**What the task asks:**
Filter the entries down to the lines holding "watering", then copy those lines.

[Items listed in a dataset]
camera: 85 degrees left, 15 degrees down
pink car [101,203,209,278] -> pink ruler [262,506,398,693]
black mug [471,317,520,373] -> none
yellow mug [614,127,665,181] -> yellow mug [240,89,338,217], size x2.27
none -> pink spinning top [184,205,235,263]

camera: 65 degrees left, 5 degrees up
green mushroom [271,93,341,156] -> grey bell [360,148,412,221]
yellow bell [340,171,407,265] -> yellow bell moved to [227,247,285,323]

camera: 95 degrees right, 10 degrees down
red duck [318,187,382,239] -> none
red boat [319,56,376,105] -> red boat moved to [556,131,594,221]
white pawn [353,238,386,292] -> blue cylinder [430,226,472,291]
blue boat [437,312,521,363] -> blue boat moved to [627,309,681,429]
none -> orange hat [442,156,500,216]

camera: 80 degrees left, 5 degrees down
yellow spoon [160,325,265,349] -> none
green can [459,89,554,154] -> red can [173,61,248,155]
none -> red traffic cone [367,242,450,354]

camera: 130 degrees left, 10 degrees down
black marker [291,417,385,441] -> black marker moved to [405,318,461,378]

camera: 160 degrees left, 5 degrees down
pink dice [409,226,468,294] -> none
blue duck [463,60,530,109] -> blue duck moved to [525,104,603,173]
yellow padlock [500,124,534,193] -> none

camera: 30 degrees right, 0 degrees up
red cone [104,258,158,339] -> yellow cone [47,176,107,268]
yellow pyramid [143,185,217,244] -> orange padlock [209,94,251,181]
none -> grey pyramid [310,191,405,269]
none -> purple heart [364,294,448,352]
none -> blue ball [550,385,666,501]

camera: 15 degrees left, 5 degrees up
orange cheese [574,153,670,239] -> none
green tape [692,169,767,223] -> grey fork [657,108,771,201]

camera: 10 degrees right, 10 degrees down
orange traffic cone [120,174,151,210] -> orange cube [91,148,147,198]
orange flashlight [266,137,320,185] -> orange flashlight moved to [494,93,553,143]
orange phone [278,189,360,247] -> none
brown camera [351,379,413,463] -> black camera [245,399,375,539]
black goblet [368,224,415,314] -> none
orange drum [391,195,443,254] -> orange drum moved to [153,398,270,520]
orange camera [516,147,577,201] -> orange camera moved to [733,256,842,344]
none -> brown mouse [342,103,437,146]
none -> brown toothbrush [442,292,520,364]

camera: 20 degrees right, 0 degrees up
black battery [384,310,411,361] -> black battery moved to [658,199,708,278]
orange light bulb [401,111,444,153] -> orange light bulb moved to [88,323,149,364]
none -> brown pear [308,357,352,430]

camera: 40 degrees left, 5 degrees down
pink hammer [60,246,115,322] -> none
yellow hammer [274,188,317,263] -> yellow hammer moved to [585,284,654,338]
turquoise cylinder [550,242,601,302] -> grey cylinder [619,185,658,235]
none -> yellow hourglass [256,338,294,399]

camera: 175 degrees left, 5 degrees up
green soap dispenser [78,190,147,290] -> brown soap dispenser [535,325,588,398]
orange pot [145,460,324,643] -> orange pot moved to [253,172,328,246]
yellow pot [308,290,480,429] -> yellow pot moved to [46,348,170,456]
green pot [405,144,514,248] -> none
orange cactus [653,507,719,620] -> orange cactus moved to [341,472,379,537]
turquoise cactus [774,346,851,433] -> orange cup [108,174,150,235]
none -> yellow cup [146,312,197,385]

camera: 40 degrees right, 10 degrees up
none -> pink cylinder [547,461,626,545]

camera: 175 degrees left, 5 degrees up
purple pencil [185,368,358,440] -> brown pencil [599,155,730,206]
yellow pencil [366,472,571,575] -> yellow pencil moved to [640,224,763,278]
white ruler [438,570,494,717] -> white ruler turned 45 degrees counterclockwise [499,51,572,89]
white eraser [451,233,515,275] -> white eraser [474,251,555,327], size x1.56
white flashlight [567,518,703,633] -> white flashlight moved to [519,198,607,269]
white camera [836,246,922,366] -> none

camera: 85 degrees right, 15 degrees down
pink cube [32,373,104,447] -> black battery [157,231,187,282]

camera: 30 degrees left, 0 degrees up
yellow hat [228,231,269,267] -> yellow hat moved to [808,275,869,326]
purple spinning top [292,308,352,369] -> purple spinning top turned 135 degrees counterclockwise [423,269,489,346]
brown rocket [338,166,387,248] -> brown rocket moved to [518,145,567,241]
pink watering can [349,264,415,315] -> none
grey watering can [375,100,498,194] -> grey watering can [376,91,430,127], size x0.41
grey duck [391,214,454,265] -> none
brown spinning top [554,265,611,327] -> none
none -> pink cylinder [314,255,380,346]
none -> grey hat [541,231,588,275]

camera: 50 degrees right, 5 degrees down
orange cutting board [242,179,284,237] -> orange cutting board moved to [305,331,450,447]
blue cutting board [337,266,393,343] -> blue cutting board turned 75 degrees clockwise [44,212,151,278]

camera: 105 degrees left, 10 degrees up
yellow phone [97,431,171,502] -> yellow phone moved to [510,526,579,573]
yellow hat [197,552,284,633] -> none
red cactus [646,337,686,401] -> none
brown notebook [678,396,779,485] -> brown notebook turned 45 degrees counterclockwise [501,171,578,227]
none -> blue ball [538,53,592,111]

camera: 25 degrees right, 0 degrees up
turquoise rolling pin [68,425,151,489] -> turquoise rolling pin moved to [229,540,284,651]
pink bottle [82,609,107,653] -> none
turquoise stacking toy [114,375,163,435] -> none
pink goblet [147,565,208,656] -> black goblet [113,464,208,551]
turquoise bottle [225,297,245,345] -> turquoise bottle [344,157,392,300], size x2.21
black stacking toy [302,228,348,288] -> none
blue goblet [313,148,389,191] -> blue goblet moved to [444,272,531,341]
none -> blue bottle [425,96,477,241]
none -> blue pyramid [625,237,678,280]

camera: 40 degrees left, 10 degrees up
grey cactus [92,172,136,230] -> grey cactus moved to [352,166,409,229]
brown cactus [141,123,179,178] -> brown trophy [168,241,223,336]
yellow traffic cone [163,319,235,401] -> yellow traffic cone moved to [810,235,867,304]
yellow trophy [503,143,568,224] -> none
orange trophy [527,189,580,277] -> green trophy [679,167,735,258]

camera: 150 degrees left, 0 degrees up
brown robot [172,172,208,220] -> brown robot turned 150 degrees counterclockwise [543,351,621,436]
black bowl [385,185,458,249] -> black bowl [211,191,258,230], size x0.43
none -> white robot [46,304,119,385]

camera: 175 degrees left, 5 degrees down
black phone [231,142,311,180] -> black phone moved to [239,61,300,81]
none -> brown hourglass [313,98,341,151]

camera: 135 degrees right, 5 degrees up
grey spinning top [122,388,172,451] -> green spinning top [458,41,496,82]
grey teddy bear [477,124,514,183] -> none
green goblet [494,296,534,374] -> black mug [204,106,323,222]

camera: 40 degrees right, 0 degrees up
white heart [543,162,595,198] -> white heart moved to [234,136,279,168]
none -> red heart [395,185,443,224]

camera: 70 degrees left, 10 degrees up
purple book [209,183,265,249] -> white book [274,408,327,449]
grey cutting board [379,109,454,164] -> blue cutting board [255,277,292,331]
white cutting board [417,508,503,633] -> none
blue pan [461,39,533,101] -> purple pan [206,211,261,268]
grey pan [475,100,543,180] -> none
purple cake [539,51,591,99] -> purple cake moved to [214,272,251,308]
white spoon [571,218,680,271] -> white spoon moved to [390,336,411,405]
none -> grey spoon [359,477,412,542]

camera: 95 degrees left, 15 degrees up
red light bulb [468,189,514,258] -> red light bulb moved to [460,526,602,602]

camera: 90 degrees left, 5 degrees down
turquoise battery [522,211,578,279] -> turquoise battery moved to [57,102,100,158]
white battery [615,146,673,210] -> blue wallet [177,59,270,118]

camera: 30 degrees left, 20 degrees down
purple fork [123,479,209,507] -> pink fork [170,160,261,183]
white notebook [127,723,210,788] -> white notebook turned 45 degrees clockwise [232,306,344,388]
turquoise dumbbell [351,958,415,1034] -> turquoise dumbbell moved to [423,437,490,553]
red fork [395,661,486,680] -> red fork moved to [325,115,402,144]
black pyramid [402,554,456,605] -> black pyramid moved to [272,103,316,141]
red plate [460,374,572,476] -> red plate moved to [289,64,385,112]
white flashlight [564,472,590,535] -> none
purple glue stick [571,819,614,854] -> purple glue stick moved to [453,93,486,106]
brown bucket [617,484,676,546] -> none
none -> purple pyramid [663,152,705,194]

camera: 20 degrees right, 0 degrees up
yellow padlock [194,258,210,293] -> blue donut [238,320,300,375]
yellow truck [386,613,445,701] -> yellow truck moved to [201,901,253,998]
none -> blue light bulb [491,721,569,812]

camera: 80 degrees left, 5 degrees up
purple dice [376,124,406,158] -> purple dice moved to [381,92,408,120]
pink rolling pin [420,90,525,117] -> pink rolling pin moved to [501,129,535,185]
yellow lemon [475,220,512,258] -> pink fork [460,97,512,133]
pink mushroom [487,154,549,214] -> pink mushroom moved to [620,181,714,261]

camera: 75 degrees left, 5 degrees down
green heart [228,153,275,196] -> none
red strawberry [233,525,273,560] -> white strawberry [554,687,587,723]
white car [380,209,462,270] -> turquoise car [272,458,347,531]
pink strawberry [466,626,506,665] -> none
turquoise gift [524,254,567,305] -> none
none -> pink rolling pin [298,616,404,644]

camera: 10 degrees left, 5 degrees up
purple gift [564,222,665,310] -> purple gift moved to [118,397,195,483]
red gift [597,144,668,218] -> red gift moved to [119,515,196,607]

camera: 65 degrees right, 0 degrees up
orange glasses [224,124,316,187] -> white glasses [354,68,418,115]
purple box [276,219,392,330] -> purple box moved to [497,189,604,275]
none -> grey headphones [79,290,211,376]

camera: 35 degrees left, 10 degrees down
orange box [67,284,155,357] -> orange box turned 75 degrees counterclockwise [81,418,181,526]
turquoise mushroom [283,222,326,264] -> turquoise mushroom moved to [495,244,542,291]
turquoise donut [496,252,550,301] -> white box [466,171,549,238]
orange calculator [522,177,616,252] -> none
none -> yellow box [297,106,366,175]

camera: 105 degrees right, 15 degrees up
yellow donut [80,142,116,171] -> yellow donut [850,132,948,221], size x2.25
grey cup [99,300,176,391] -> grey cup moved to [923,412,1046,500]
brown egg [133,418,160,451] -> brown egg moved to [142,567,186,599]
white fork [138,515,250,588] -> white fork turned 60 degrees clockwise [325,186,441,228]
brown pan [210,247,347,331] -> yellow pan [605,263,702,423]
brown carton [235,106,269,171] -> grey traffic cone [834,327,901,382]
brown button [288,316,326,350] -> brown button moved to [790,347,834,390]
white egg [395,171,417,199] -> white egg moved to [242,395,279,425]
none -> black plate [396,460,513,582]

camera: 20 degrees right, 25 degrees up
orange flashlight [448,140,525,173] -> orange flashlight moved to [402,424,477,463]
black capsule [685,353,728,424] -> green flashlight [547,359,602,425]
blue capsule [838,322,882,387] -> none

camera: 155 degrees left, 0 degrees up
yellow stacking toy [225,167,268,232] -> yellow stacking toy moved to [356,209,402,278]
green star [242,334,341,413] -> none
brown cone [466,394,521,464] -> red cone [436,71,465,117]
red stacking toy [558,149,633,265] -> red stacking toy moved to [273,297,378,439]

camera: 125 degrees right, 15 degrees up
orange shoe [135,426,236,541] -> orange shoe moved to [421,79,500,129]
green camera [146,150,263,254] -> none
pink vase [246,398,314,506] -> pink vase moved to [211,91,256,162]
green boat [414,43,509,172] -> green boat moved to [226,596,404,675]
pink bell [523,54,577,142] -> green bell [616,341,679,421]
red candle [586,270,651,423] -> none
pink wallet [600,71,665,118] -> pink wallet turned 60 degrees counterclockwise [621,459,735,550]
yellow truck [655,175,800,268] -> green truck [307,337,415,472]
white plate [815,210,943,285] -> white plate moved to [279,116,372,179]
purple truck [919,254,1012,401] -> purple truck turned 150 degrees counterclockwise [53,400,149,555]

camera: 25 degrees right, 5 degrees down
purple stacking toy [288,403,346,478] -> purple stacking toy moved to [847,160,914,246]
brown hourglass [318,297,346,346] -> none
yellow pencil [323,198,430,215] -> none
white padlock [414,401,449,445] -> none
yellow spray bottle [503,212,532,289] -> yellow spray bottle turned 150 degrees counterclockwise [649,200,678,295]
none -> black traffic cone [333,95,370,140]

**Written response:**
pink watering can [349,264,415,315] -> none
grey watering can [375,100,498,194] -> grey watering can [376,91,430,127], size x0.41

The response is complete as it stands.